Source data >>

* * * * * * *

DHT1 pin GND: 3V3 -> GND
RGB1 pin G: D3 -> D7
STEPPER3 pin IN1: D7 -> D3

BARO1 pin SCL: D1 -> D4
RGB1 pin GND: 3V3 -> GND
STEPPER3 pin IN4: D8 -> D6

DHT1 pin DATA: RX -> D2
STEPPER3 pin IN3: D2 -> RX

* * * * * * *

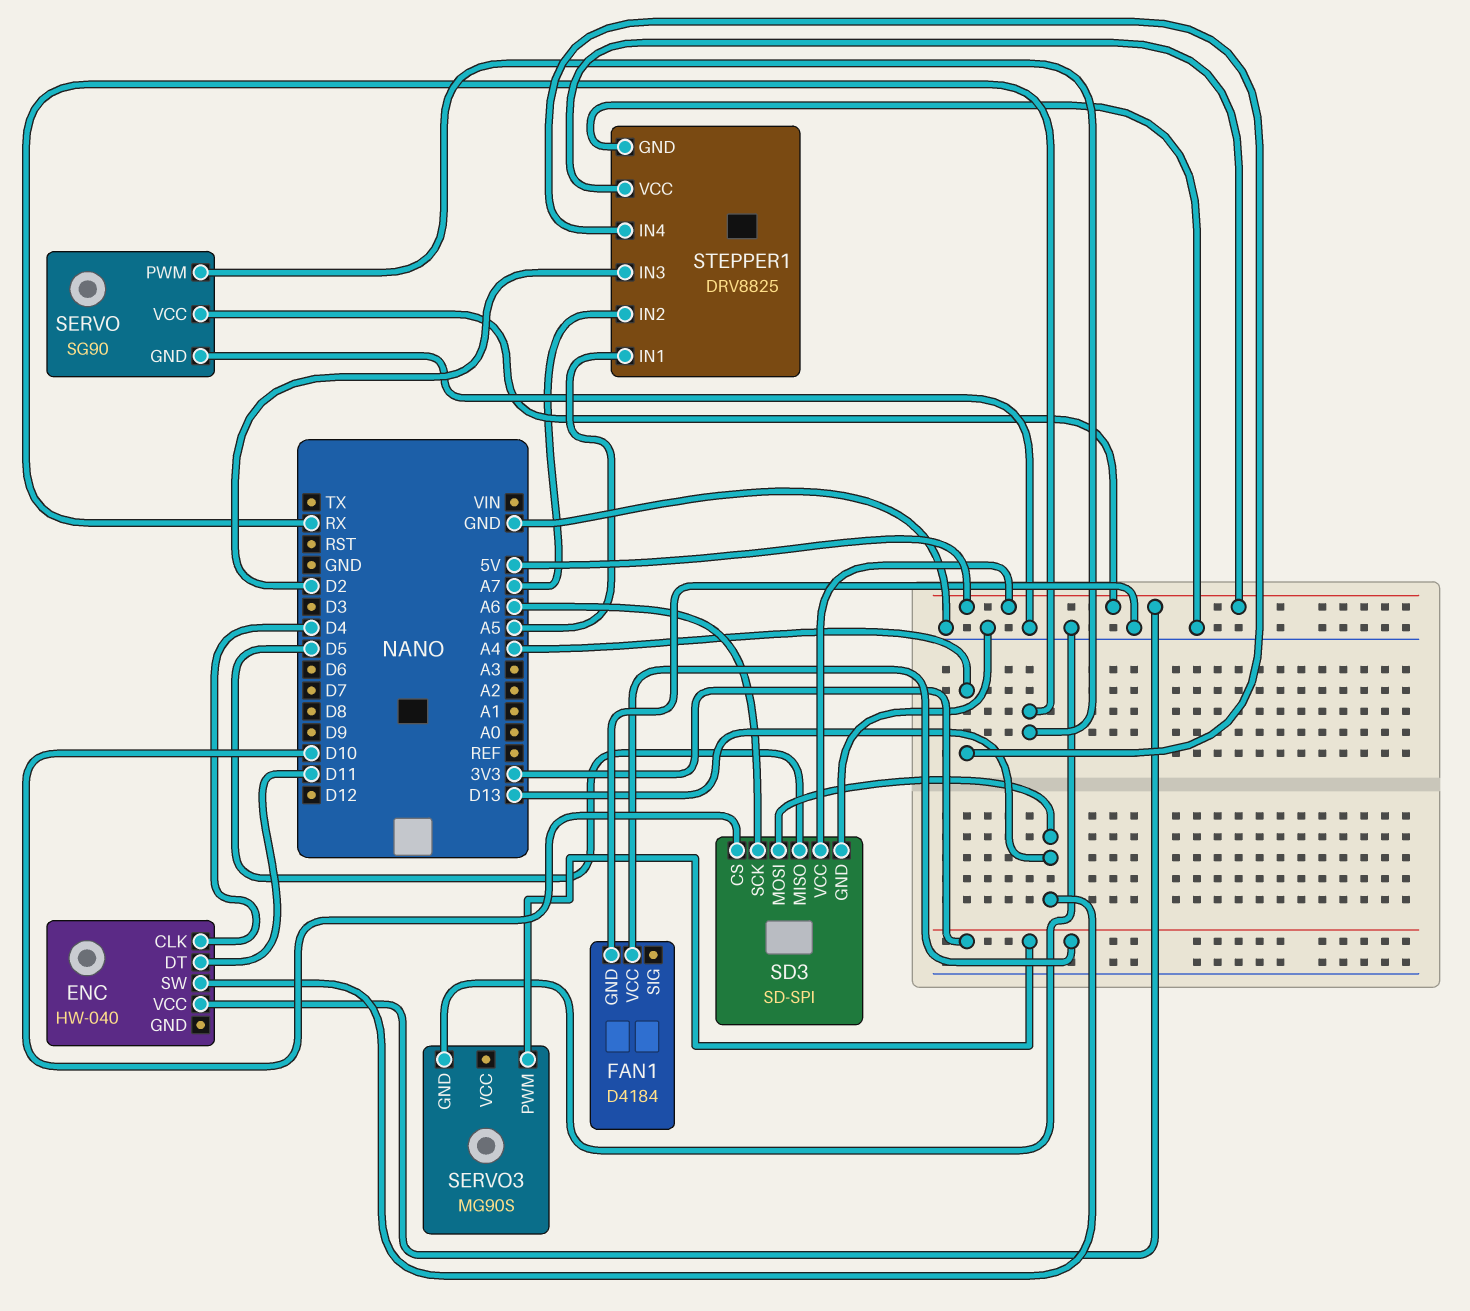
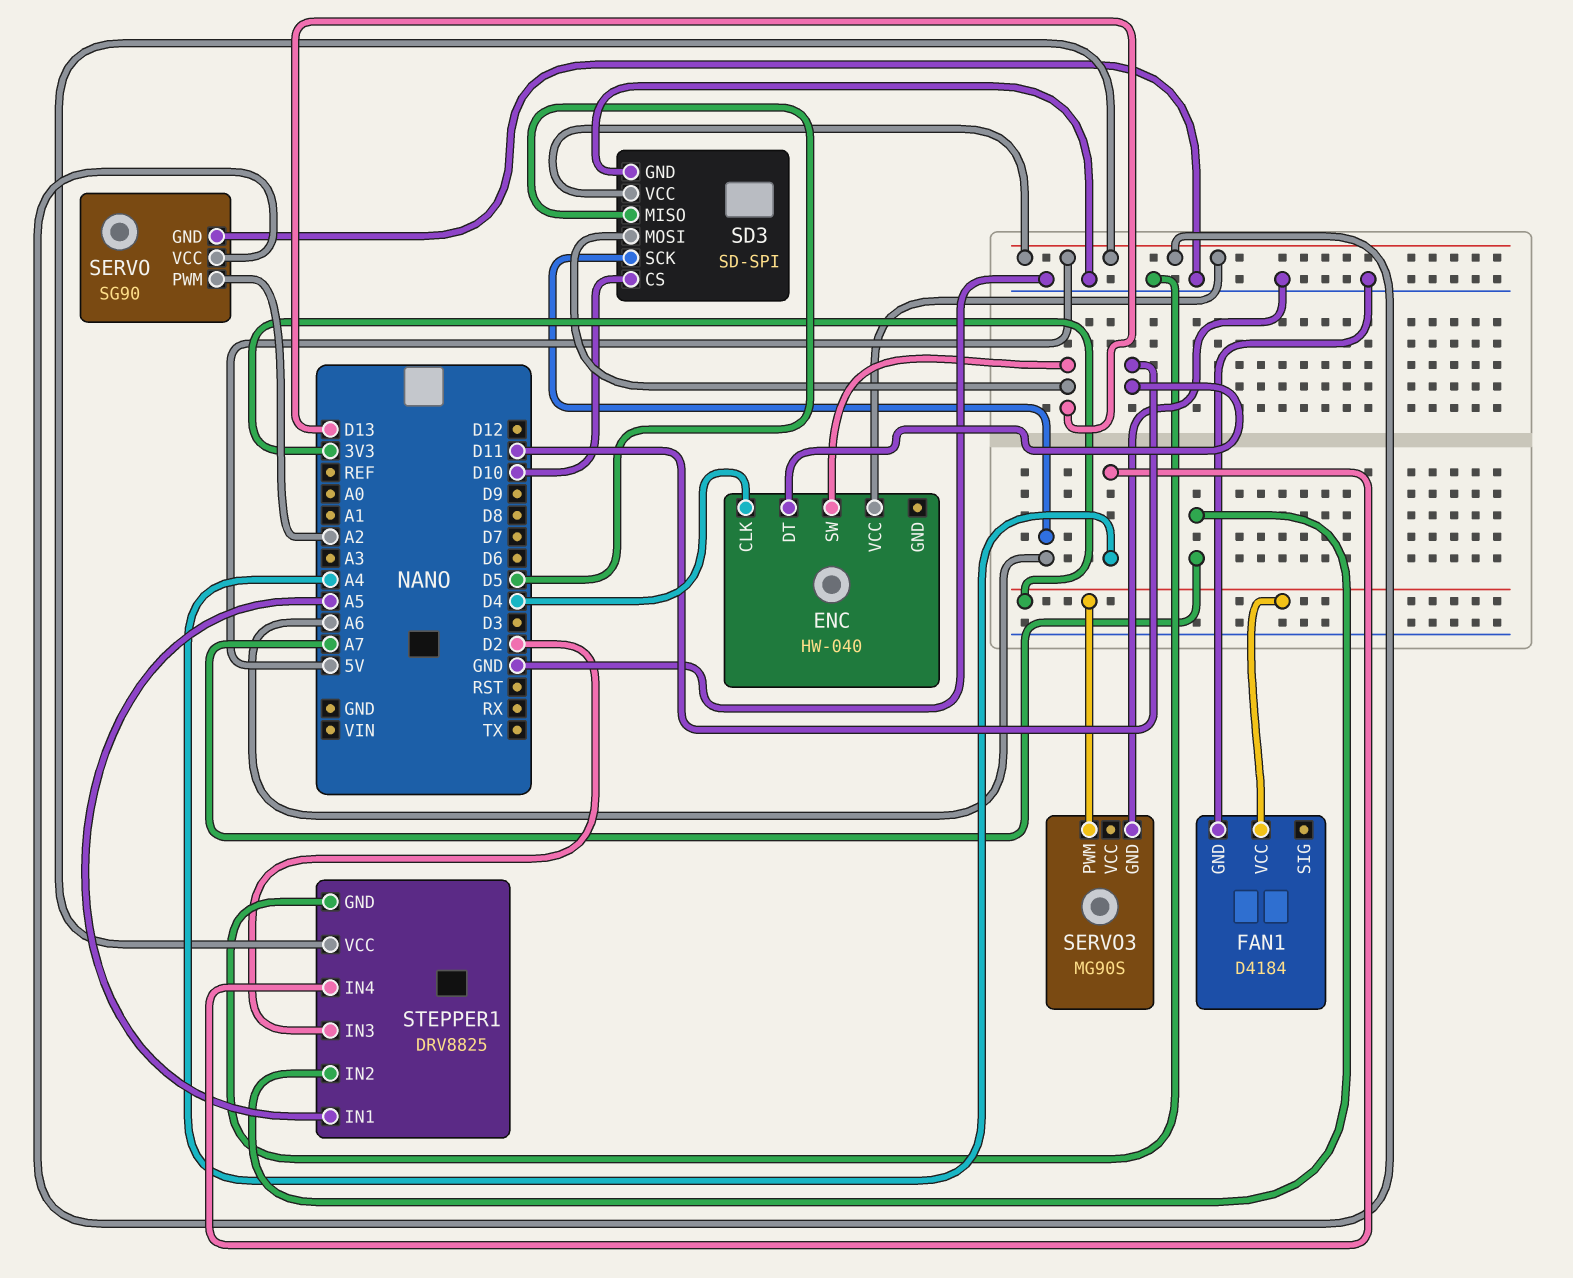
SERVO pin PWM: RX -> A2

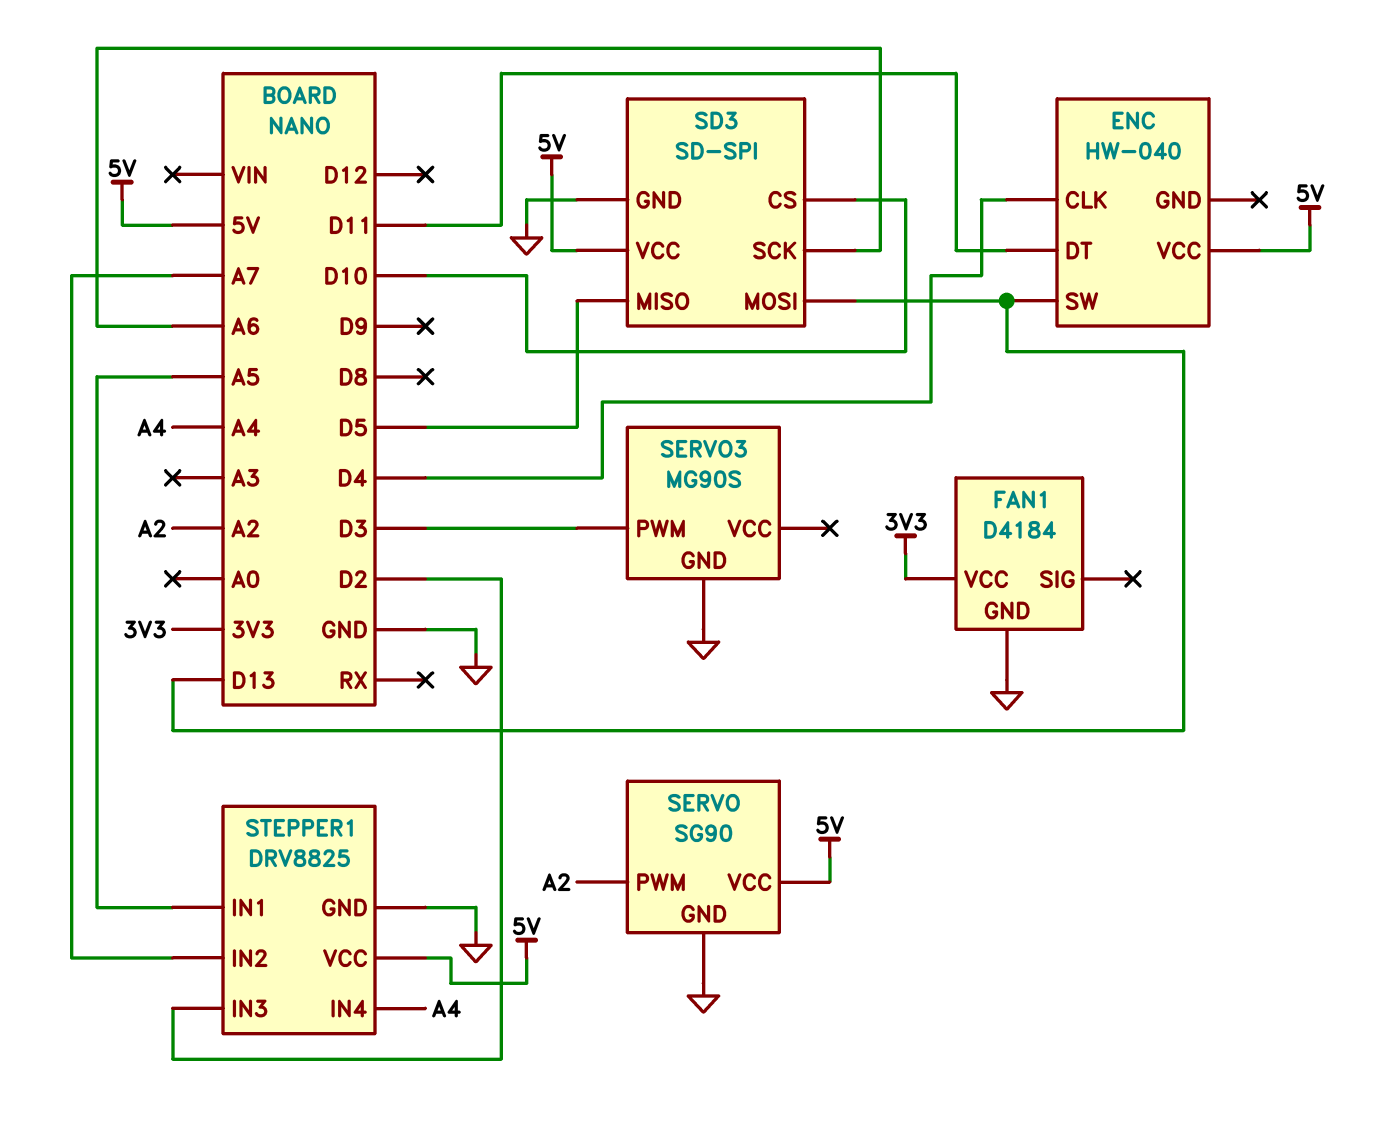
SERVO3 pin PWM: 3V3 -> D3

* * * * * * *

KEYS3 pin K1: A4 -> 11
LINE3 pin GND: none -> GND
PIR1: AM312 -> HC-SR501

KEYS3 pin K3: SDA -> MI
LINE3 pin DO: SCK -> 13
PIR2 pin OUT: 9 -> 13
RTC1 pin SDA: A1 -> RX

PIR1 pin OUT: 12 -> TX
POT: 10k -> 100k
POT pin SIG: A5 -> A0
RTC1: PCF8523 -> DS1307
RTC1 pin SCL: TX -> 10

* * * * * * *

What to produce >> Leave out every line above except those from the line with "KEYS3 pin K3: SDA -> MI" up to and including the line with "RTC1 pin SCL: TX -> 10", and copy those exactly.

Answer for this exercise >>
KEYS3 pin K3: SDA -> MI
LINE3 pin DO: SCK -> 13
PIR2 pin OUT: 9 -> 13
RTC1 pin SDA: A1 -> RX

PIR1 pin OUT: 12 -> TX
POT: 10k -> 100k
POT pin SIG: A5 -> A0
RTC1: PCF8523 -> DS1307
RTC1 pin SCL: TX -> 10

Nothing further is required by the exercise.